What to produce
Begin at the line with "orange plate D4:G4" and write out every line after it, exactly, through the last line below, adding nothing.

(Object state change records)
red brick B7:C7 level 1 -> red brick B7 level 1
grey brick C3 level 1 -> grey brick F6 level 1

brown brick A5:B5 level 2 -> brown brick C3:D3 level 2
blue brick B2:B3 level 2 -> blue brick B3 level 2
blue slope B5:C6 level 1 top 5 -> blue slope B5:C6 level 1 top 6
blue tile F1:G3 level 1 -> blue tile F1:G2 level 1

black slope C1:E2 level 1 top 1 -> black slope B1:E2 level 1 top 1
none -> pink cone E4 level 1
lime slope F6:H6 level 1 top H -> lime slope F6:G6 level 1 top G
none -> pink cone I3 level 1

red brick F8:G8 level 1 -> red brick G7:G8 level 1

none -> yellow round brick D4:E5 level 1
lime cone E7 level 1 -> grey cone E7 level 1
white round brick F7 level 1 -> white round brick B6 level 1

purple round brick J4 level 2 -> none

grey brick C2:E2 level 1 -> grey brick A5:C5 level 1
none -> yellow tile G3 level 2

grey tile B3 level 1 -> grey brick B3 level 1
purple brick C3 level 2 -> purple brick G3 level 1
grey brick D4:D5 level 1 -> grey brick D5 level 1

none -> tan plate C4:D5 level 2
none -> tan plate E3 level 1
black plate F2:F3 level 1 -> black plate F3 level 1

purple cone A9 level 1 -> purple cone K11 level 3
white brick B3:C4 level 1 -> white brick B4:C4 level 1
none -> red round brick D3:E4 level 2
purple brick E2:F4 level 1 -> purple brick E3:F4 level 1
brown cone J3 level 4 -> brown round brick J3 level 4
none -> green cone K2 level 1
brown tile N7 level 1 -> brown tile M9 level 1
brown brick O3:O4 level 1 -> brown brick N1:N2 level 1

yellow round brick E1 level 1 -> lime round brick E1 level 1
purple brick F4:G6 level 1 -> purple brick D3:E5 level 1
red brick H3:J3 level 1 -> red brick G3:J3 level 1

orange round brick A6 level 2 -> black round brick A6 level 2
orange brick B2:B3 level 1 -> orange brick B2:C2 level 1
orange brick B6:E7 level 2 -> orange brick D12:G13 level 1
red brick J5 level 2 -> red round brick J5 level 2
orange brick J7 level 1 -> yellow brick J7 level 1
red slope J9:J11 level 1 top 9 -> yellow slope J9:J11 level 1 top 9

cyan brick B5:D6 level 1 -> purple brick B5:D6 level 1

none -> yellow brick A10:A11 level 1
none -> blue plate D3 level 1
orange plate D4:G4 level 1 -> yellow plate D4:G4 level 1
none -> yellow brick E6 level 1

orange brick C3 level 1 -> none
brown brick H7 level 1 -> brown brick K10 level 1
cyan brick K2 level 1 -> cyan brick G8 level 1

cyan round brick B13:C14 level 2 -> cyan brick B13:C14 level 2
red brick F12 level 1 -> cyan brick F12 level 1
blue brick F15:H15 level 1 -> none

Written response
orange plate D4:G4 level 1 -> yellow plate D4:G4 level 1
none -> yellow brick E6 level 1

orange brick C3 level 1 -> none
brown brick H7 level 1 -> brown brick K10 level 1
cyan brick K2 level 1 -> cyan brick G8 level 1

cyan round brick B13:C14 level 2 -> cyan brick B13:C14 level 2
red brick F12 level 1 -> cyan brick F12 level 1
blue brick F15:H15 level 1 -> none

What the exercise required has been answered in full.